# PROBLEM TO WORK ON:
Go over the records and copy every line with the string "tile".

# DATA FOR PROCESSING:
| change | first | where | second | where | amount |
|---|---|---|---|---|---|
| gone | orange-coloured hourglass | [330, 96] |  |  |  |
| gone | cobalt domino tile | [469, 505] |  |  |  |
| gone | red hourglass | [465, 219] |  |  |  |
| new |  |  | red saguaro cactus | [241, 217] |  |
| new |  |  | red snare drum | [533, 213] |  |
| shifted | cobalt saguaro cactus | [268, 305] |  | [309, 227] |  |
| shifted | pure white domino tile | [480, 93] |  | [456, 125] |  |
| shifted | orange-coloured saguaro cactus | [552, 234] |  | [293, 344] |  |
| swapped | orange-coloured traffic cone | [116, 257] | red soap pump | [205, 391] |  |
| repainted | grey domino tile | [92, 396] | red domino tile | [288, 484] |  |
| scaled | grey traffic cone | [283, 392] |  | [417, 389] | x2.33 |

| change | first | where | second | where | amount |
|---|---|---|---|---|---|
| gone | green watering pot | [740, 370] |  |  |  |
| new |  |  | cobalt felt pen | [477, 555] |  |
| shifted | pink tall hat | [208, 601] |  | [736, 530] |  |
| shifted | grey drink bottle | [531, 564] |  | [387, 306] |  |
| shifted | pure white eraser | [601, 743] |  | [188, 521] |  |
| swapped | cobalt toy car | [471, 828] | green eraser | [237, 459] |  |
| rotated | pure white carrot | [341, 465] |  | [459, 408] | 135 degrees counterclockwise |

--

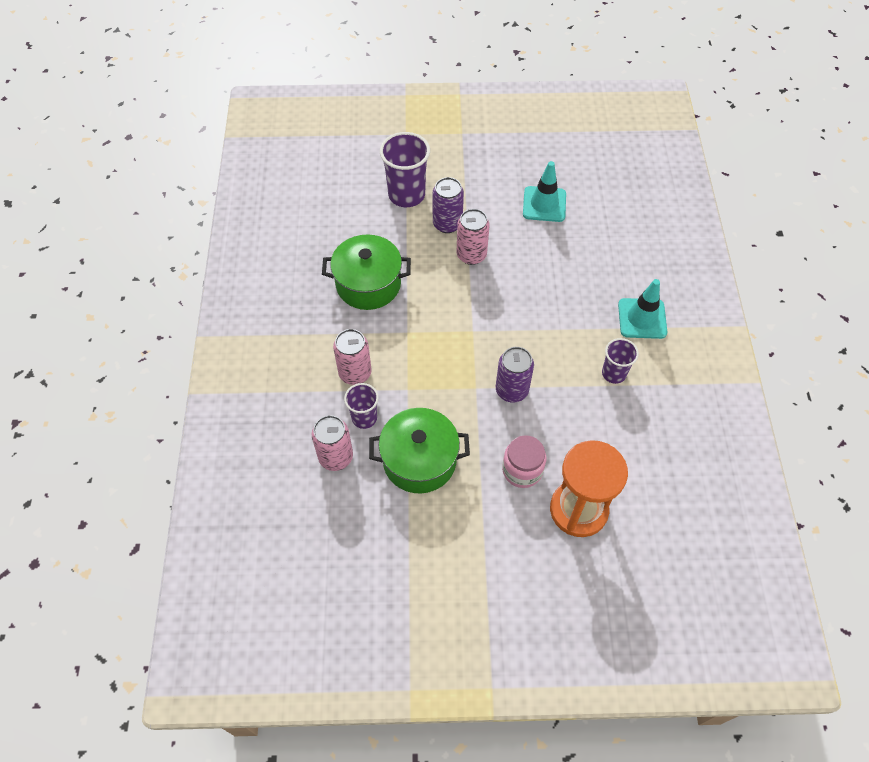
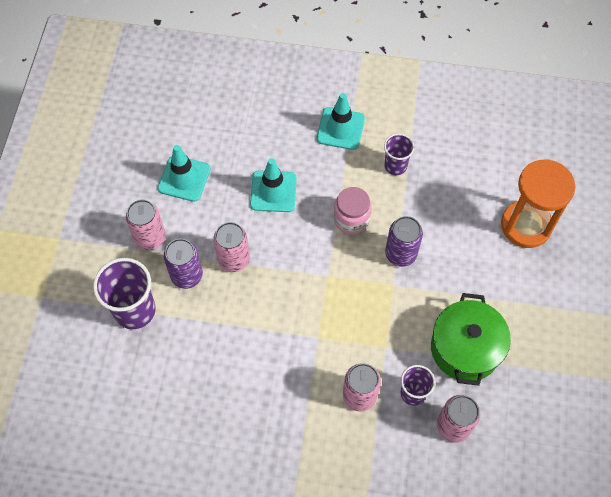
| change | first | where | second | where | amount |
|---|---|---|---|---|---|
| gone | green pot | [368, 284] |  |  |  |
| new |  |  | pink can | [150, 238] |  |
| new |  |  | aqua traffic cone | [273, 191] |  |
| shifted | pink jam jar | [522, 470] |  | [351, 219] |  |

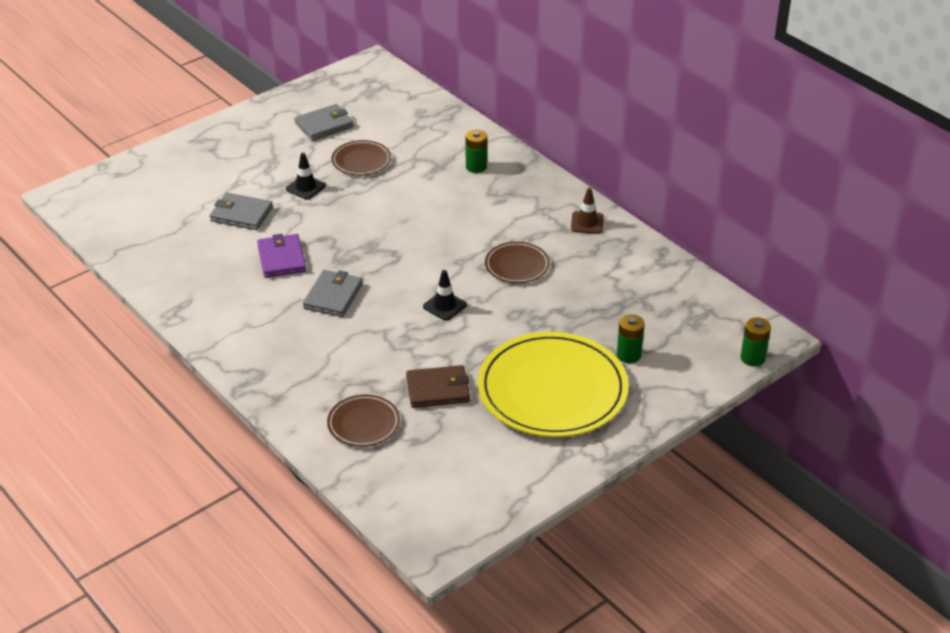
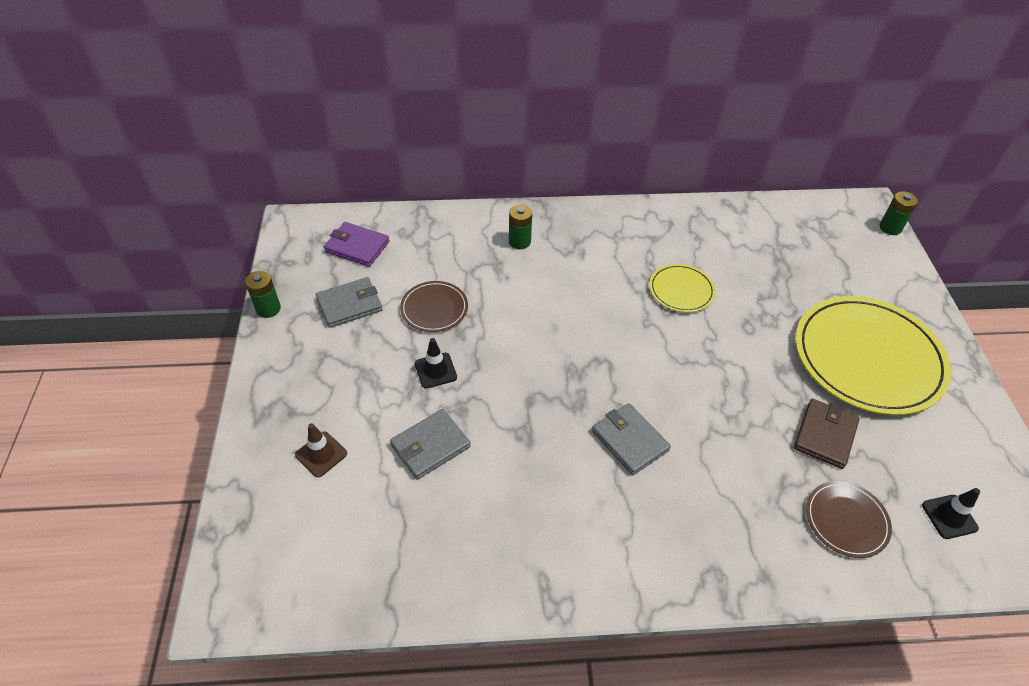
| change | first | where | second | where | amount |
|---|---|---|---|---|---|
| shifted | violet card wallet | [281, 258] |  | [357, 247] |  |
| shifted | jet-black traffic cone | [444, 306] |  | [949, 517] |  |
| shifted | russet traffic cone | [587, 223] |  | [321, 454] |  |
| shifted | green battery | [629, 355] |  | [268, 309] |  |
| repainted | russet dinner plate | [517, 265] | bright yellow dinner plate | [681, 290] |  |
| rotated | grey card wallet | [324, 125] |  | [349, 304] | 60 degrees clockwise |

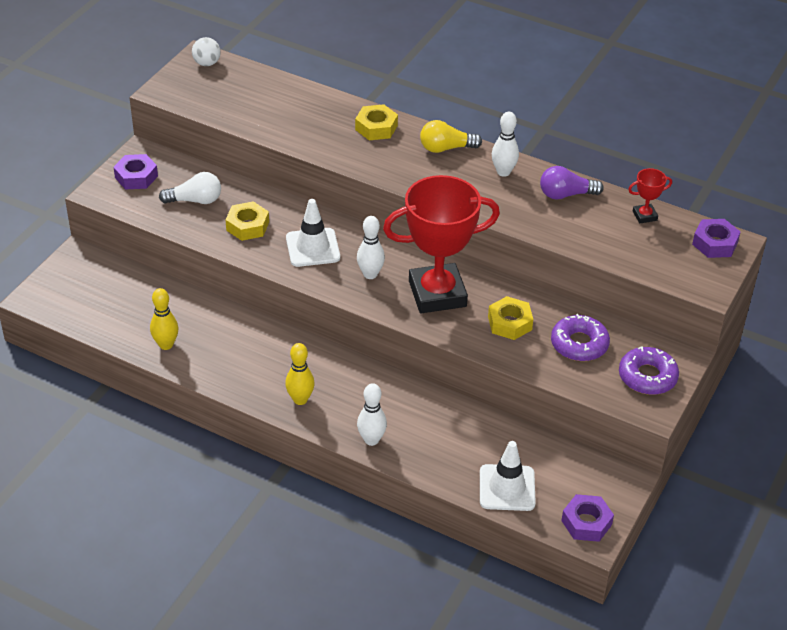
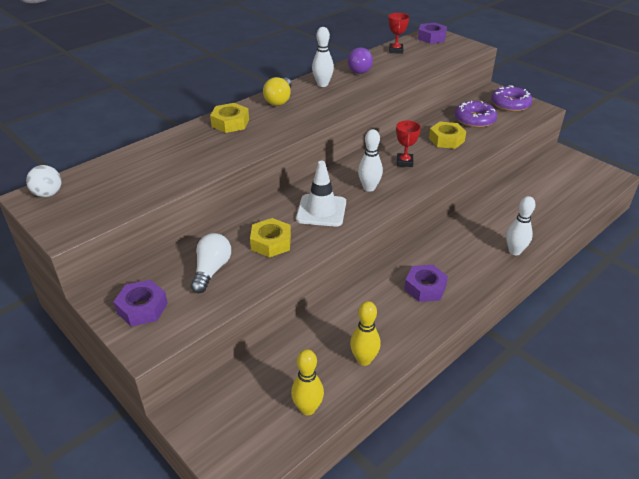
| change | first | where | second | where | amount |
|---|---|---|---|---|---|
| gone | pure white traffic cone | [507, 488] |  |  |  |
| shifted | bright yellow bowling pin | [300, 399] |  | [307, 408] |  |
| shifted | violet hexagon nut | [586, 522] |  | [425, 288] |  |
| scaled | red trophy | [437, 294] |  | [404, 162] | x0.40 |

* * *

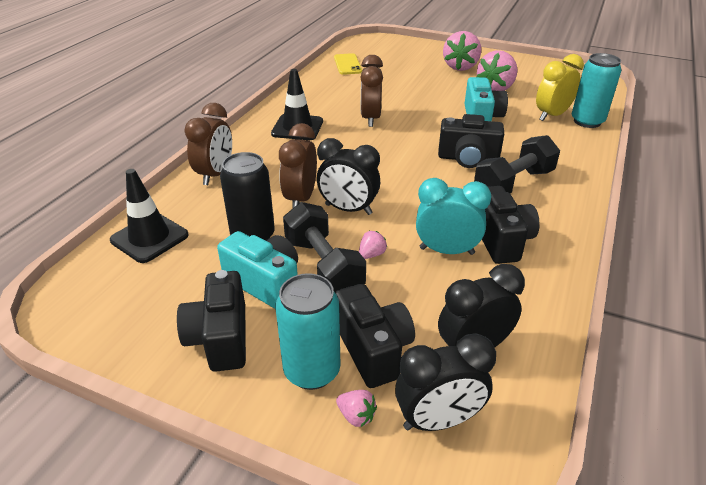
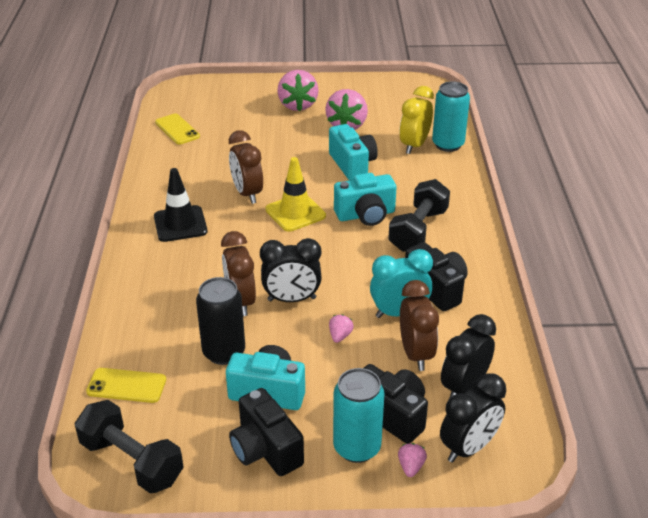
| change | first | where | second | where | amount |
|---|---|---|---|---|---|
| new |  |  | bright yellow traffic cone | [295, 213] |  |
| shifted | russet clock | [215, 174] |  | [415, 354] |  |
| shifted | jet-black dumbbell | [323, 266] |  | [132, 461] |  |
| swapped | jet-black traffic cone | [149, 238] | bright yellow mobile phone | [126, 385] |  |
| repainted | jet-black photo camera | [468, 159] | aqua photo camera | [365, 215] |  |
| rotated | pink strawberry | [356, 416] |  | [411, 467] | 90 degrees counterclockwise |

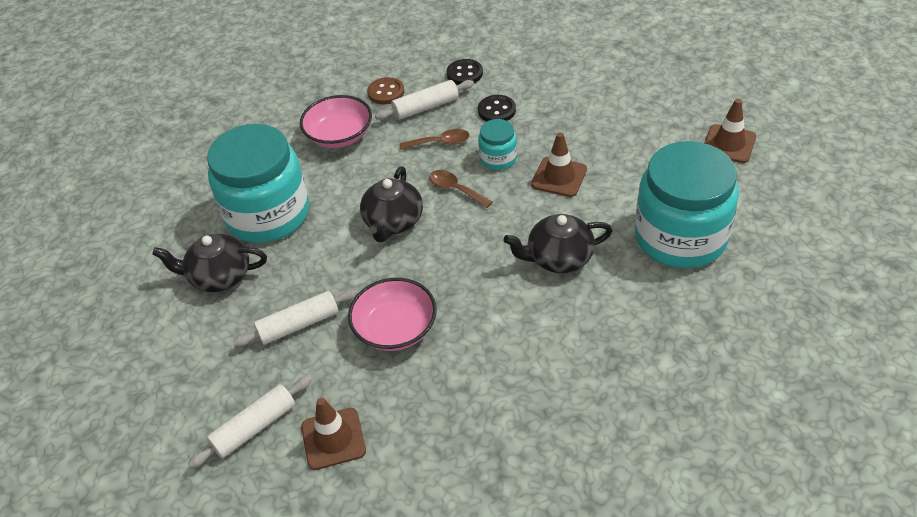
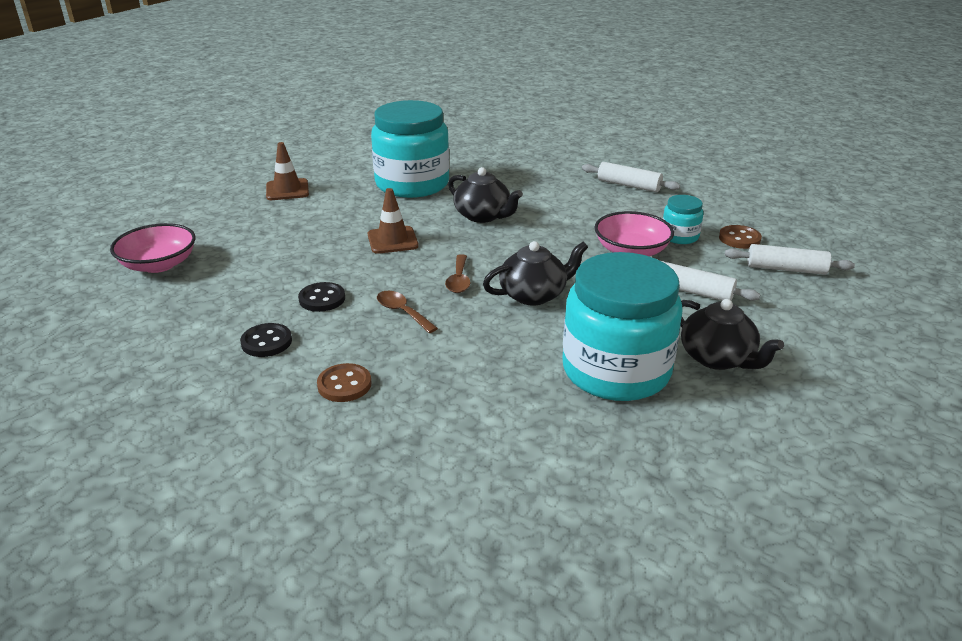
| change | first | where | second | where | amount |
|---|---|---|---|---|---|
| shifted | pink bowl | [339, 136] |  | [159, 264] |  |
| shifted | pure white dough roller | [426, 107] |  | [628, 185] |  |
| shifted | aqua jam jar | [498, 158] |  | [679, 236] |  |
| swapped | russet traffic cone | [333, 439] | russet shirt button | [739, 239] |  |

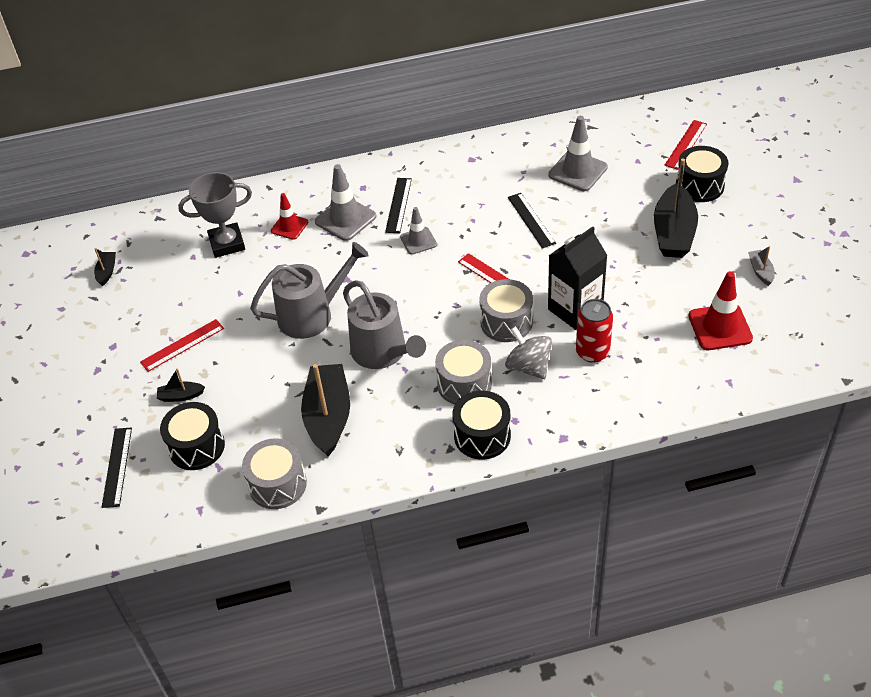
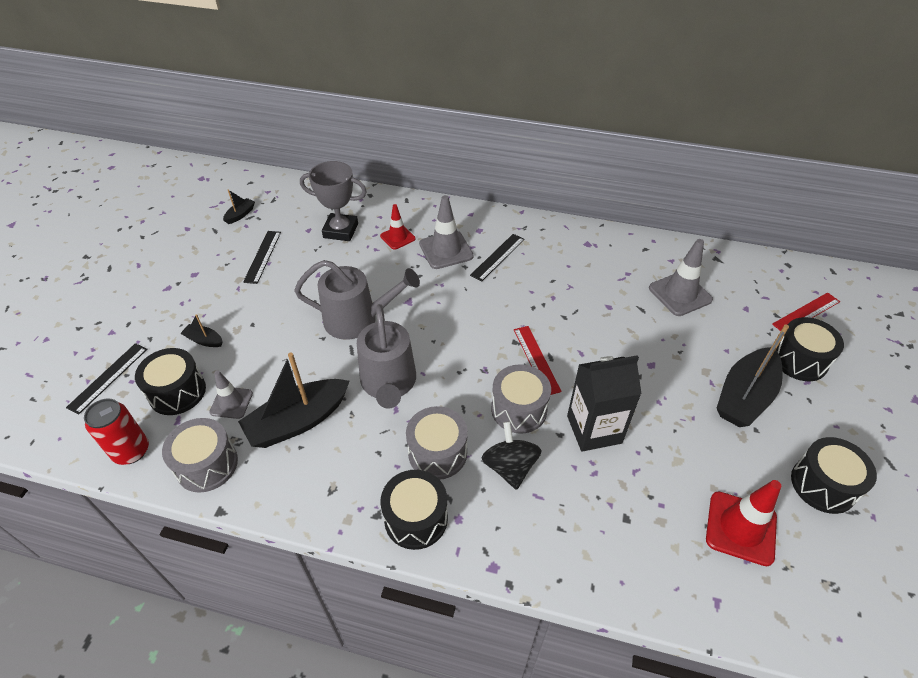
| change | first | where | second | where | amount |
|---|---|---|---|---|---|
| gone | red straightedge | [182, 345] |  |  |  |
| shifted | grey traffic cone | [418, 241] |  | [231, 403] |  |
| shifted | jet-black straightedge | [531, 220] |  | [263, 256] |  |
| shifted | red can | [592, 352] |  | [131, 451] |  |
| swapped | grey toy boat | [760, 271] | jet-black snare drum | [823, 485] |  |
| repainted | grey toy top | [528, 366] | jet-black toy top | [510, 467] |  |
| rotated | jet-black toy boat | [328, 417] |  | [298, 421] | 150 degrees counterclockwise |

# WORKED SOLUTION:
| gone | cobalt domino tile | [469, 505] |  |  |  |
| shifted | pure white domino tile | [480, 93] |  | [456, 125] |  |
| repainted | grey domino tile | [92, 396] | red domino tile | [288, 484] |  |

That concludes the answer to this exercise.